*WHAT THIS TASK INVOLVES*: Below is a listing; retype exactly the line with "SW2: none -> button (+9V, n3)" and every line after it through the end, and only those, leaving out the pictures.

┏━━

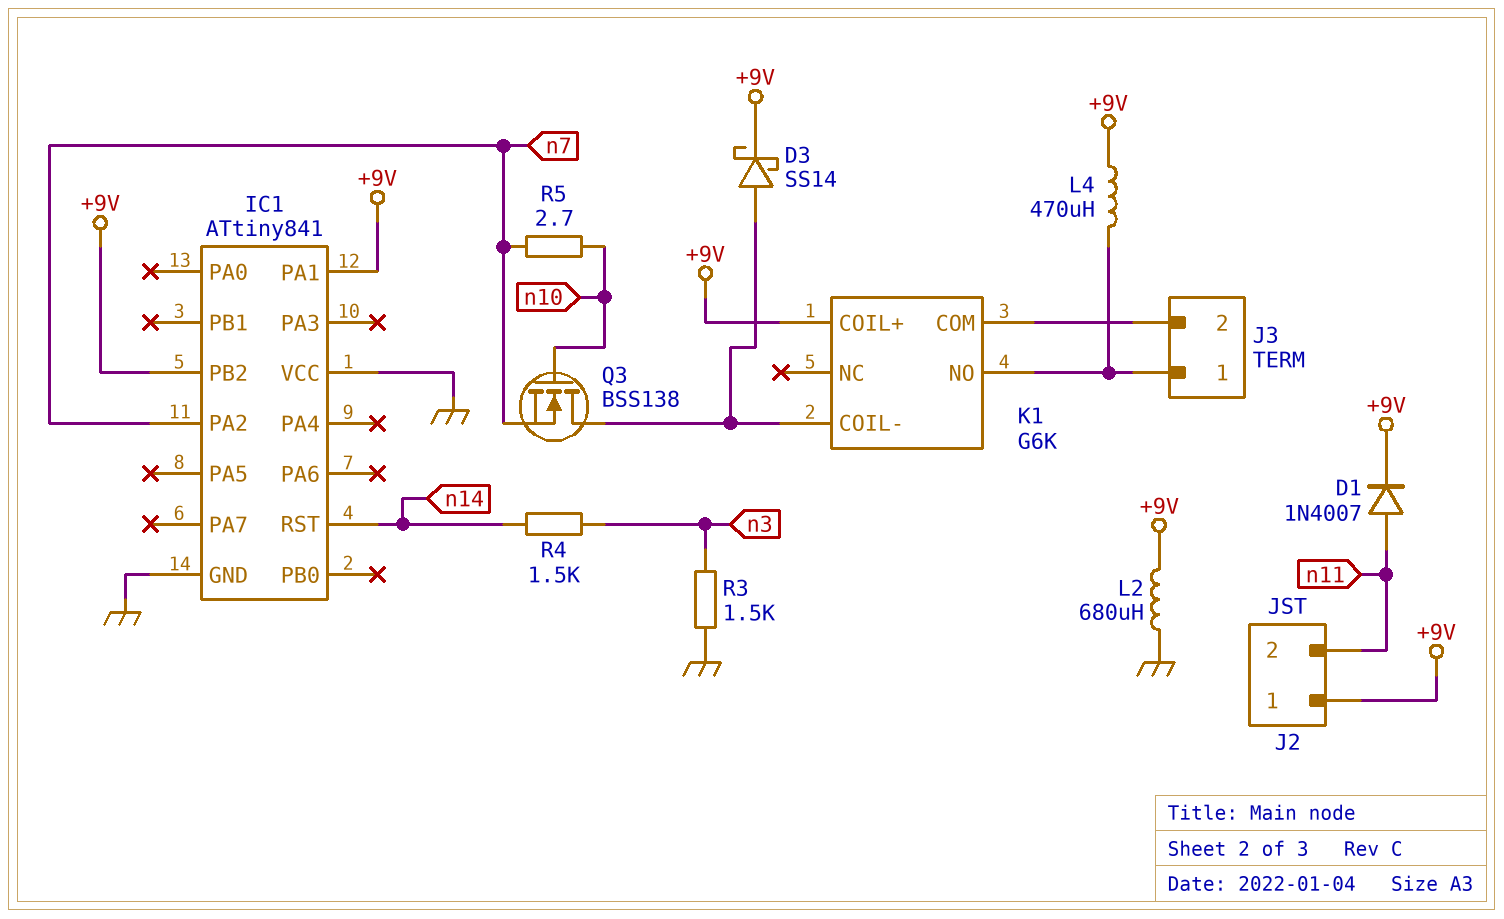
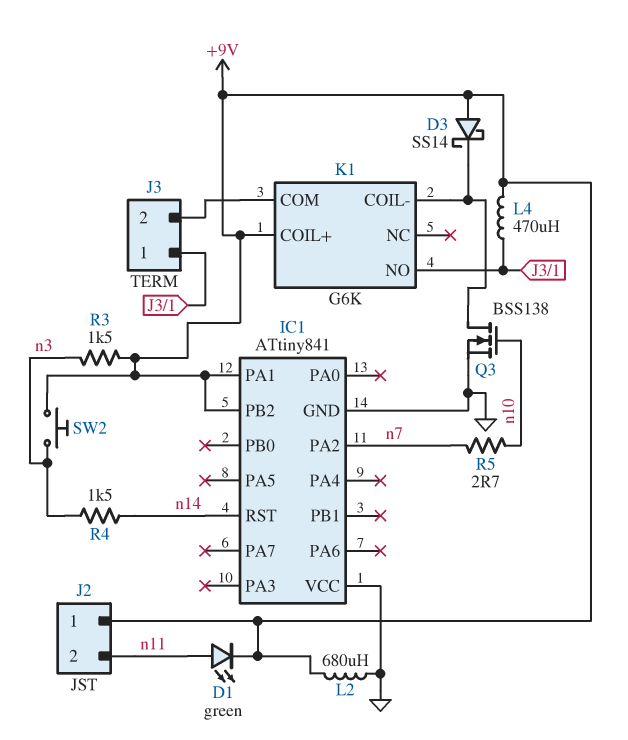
D1: diode 1N4007 (A n11, K +9V) -> LED green (A n11, K +9V)
D3: schottky SS14 (A K1/COIL-, K +9V) -> schottky SS14 (A +9V, K K1/COIL-)
Q3: NMOS BSS138 (G n10, D K1/COIL-, S n7) -> NMOS BSS138 (G n10, D K1/COIL-, S GND)
R3: 1.5k (GND, n3) -> 1.5k (+9V, n3)
SW2: none -> button (+9V, n3)

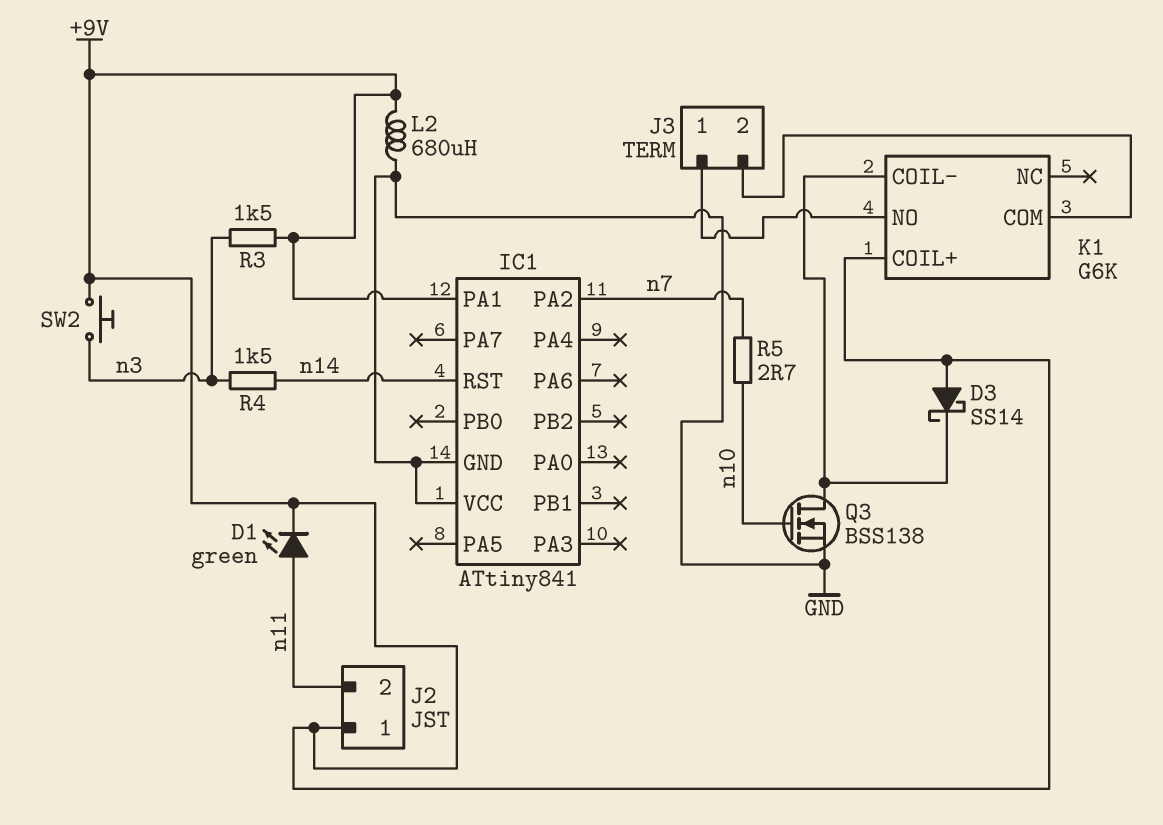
IC1 pin PB2: +9V -> none
L4: 470uH (+9V, J3/1) -> none

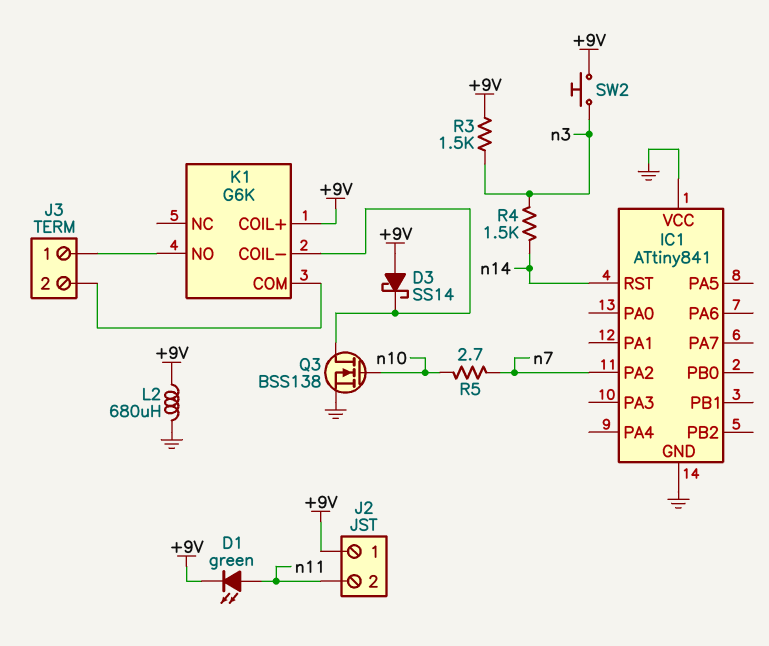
IC1 pin PA1: +9V -> none

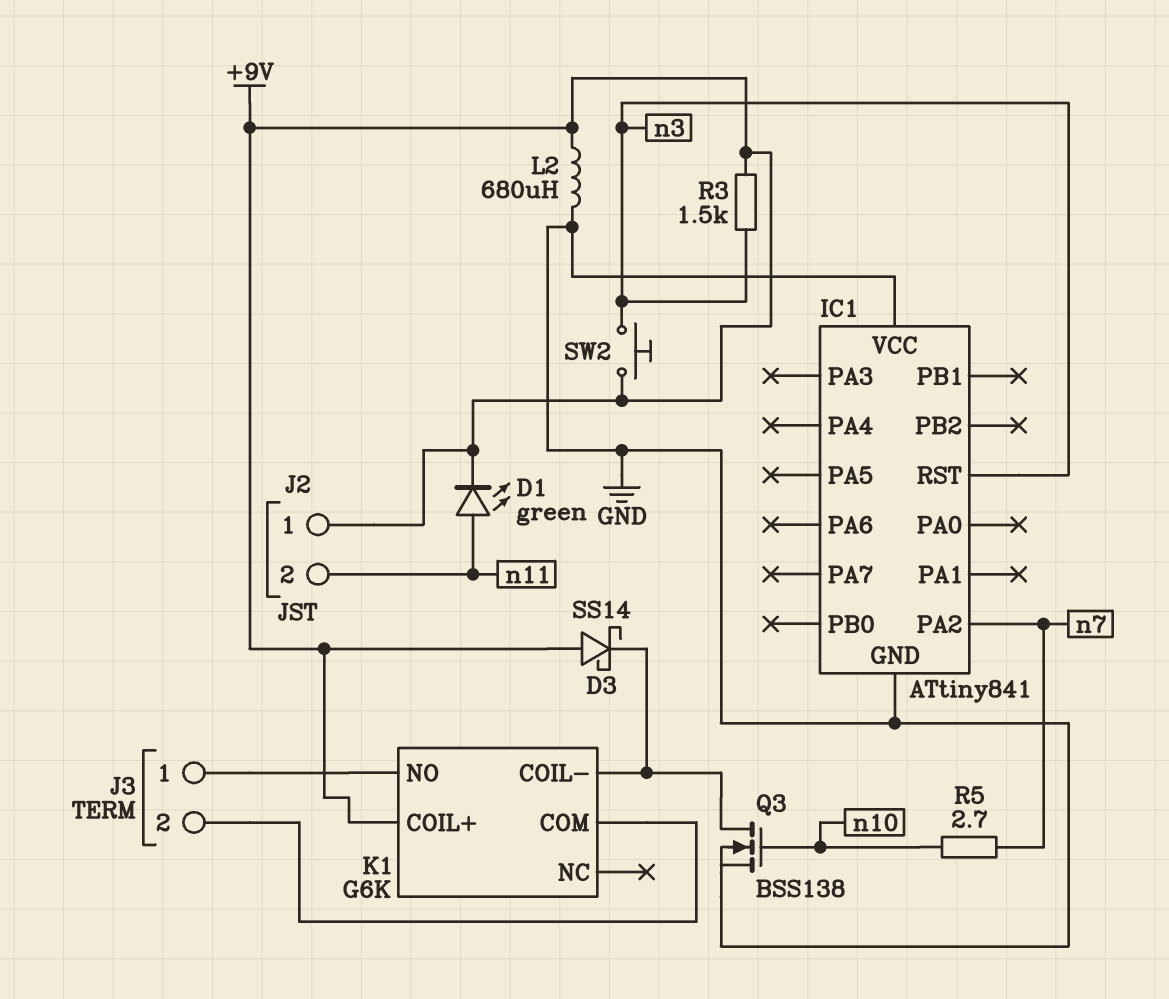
IC1 pin RST: n14 -> n3
R4: 1.5k (n3, n14) -> none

┗━━

*TASK RESPONSE*:
SW2: none -> button (+9V, n3)

IC1 pin PB2: +9V -> none
L4: 470uH (+9V, J3/1) -> none

IC1 pin PA1: +9V -> none

IC1 pin RST: n14 -> n3
R4: 1.5k (n3, n14) -> none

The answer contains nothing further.